Aim of the exercise » The copy must match the data word for word and contain no pictures.

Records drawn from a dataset

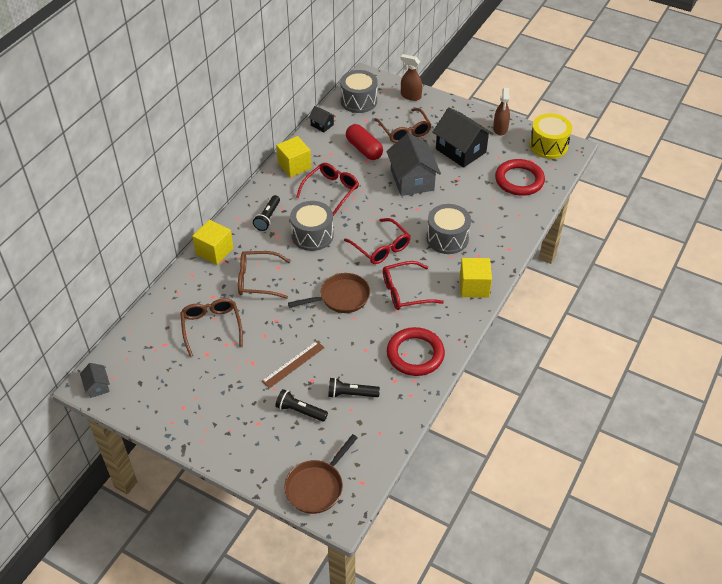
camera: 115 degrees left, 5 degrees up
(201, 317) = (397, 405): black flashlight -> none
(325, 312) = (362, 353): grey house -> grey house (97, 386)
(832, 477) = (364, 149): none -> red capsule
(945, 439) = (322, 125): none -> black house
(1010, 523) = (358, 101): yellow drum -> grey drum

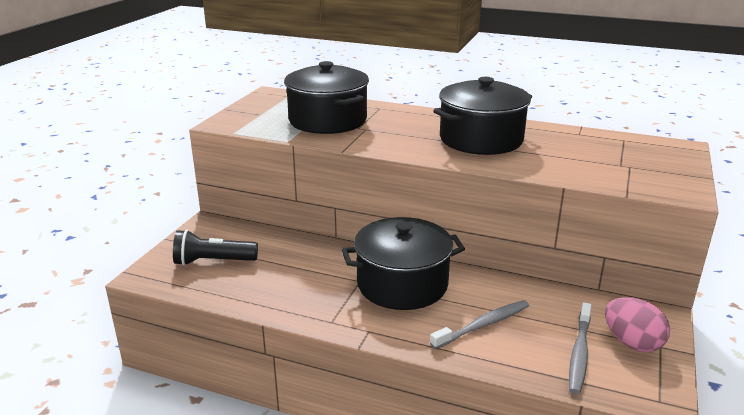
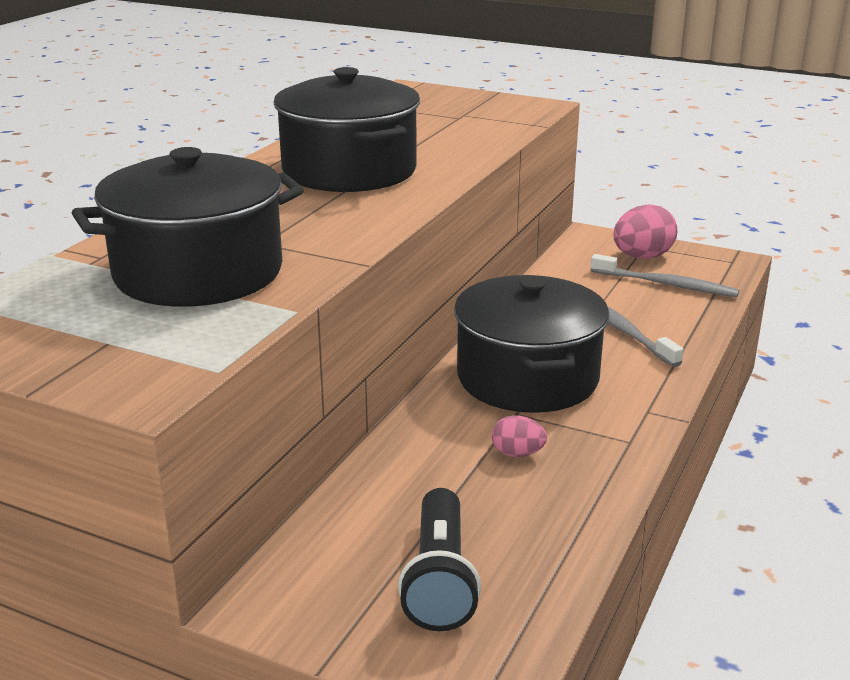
camera: 85 degrees left, 0 degrees up
(316, 281) = (517, 453): none -> pink egg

Reply to the exercise »
camera: 115 degrees left, 5 degrees up
(201, 317) = (397, 405): black flashlight -> none
(325, 312) = (362, 353): grey house -> grey house (97, 386)
(832, 477) = (364, 149): none -> red capsule
(945, 439) = (322, 125): none -> black house
(1010, 523) = (358, 101): yellow drum -> grey drum

camera: 85 degrees left, 0 degrees up
(316, 281) = (517, 453): none -> pink egg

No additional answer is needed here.